◆ **Before-and-after scene images**:
==============================

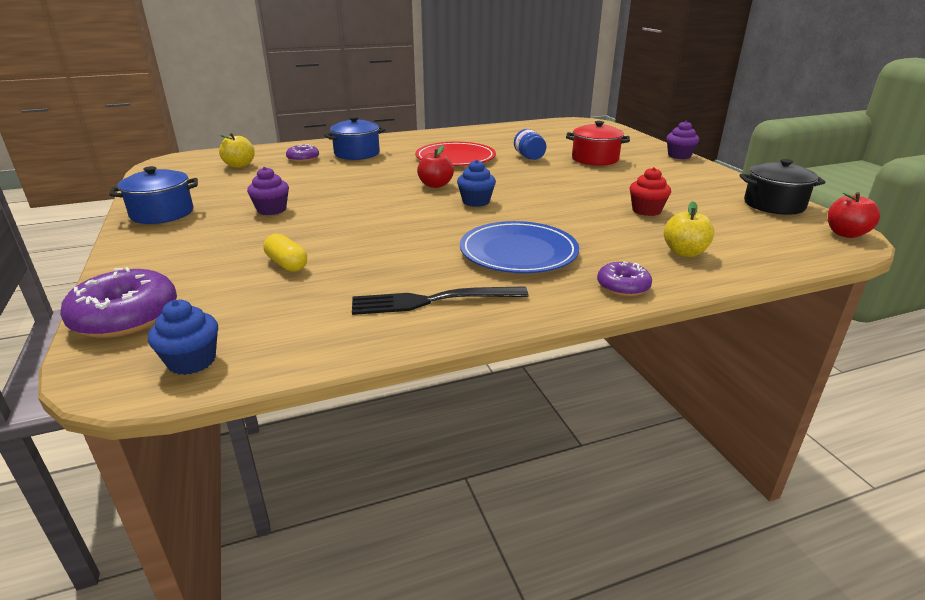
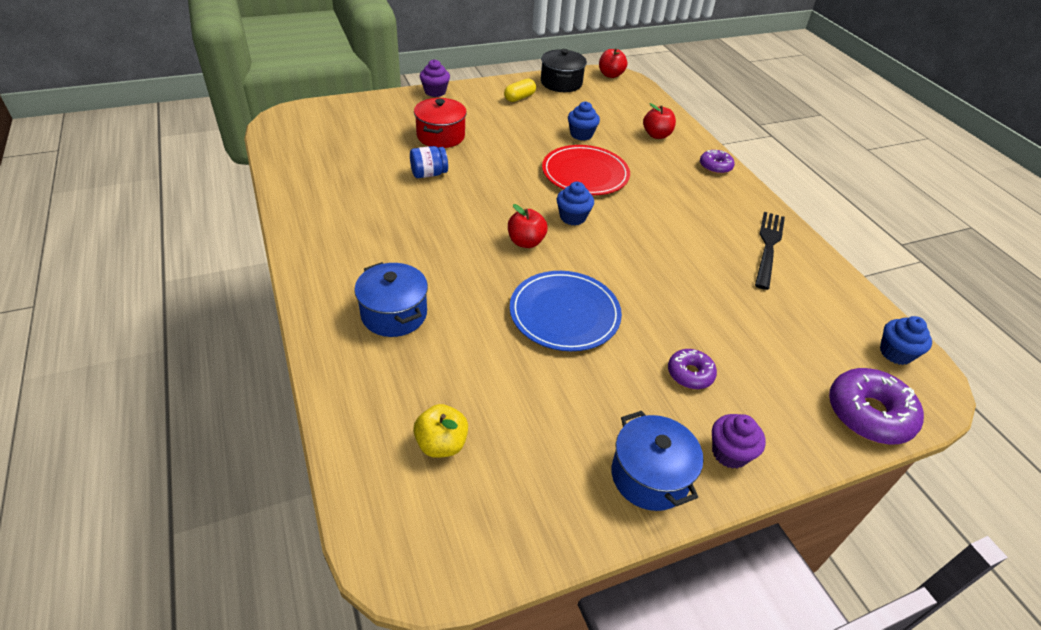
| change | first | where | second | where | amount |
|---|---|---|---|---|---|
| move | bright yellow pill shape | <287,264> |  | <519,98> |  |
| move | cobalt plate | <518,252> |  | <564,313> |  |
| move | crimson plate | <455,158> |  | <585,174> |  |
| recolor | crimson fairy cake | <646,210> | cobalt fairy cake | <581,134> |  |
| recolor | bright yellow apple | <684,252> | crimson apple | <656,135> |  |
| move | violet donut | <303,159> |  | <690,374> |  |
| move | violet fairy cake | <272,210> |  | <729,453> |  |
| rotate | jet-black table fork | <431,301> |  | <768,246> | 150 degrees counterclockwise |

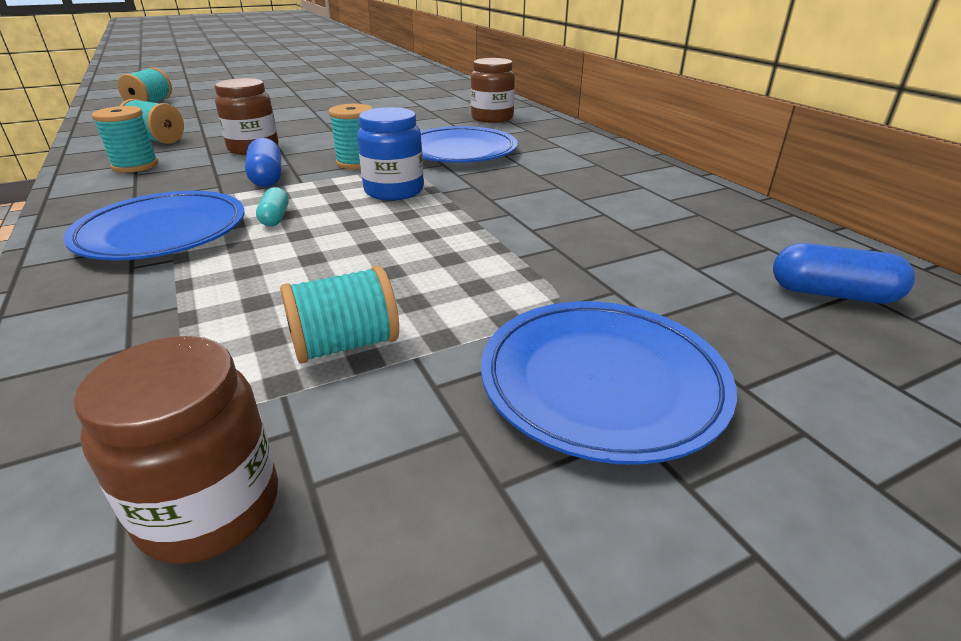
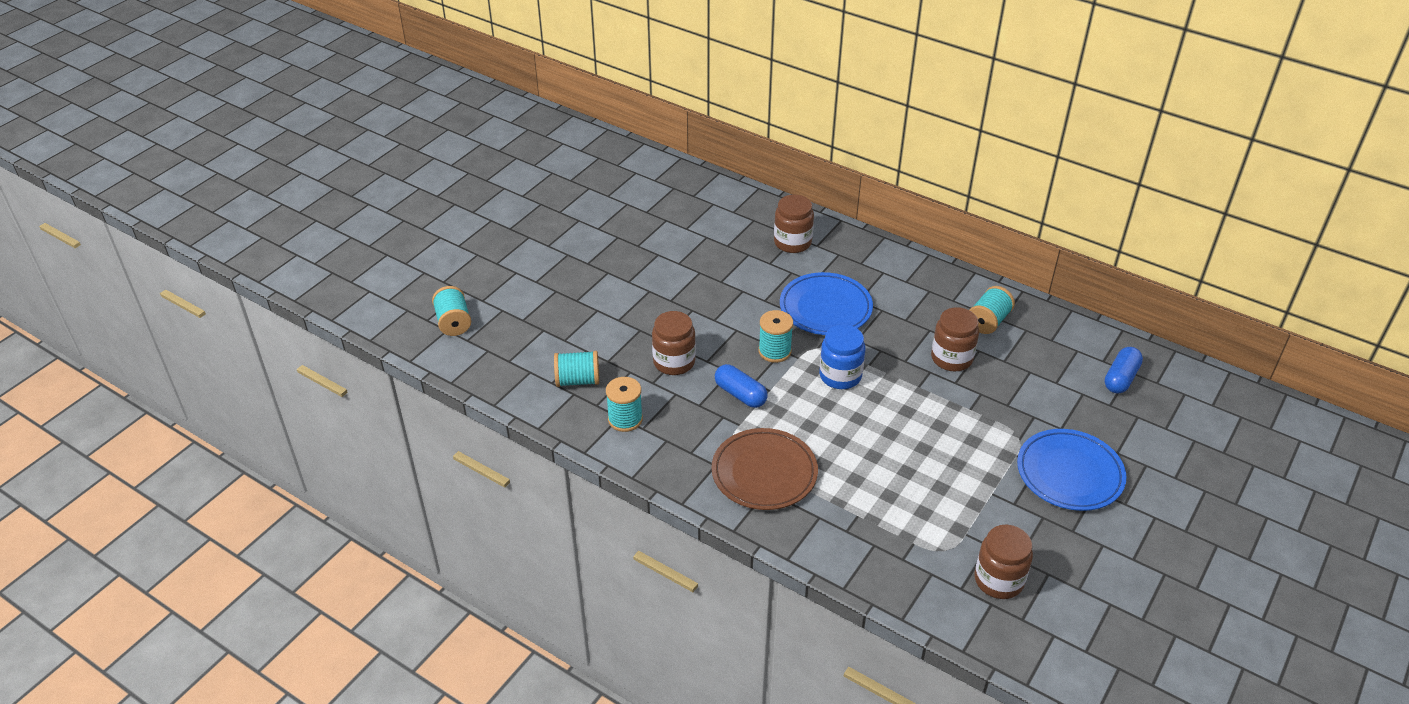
| change | first | where | second | where | amount |
|---|---|---|---|---|---|
| recolor | cobalt plate | <162,233> | russet plate | <764,473> |  |
| insert |  |  | russet jam jar | <951,358> |  |
| move | turquoise bobbin | <345,345> |  | <988,321> |  |
| rotate | cobalt pill shape | <832,294> |  | <1120,378> | 45 degrees counterclockwise |
| delete | turquoise pill shape | <275,218> |  |  |  |

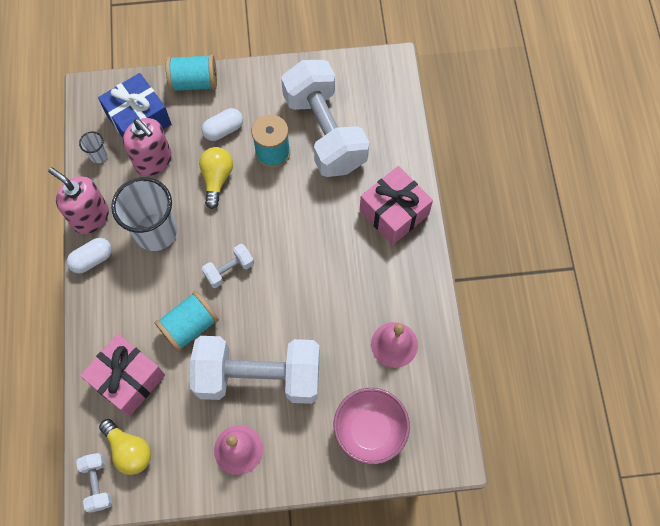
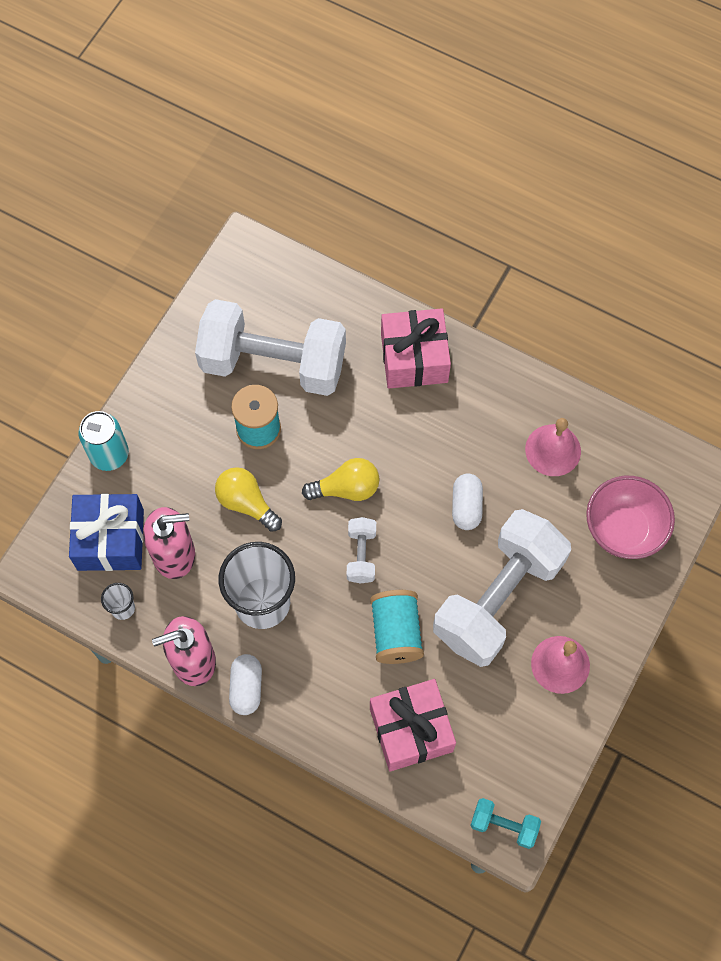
| change | first | where | second | where | amount |
|---|---|---|---|---|---|
| replace | turquoise bobbin | <194,82> | turquoise can | <109,454> |  |
| move | bright yellow bulb | <129,450> |  | <346,488> |  |
| move | snow-white pill shape | <223,130> |  | <466,506> |  |
| recolor | snow-white hand weight | <97,484> | turquoise hand weight | <504,825> |  |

==============================

◆ **WHAT THE EXERCISE ASKS**:
What you print must match the entries exactly, except that no pictures appear.

◆ **YOUR SOLUTION**:
| change | first | where | second | where | amount |
|---|---|---|---|---|---|
| move | bright yellow pill shape | <287,264> |  | <519,98> |  |
| move | cobalt plate | <518,252> |  | <564,313> |  |
| move | crimson plate | <455,158> |  | <585,174> |  |
| recolor | crimson fairy cake | <646,210> | cobalt fairy cake | <581,134> |  |
| recolor | bright yellow apple | <684,252> | crimson apple | <656,135> |  |
| move | violet donut | <303,159> |  | <690,374> |  |
| move | violet fairy cake | <272,210> |  | <729,453> |  |
| rotate | jet-black table fork | <431,301> |  | <768,246> | 150 degrees counterclockwise |

| change | first | where | second | where | amount |
|---|---|---|---|---|---|
| recolor | cobalt plate | <162,233> | russet plate | <764,473> |  |
| insert |  |  | russet jam jar | <951,358> |  |
| move | turquoise bobbin | <345,345> |  | <988,321> |  |
| rotate | cobalt pill shape | <832,294> |  | <1120,378> | 45 degrees counterclockwise |
| delete | turquoise pill shape | <275,218> |  |  |  |

| change | first | where | second | where | amount |
|---|---|---|---|---|---|
| replace | turquoise bobbin | <194,82> | turquoise can | <109,454> |  |
| move | bright yellow bulb | <129,450> |  | <346,488> |  |
| move | snow-white pill shape | <223,130> |  | <466,506> |  |
| recolor | snow-white hand weight | <97,484> | turquoise hand weight | <504,825> |  |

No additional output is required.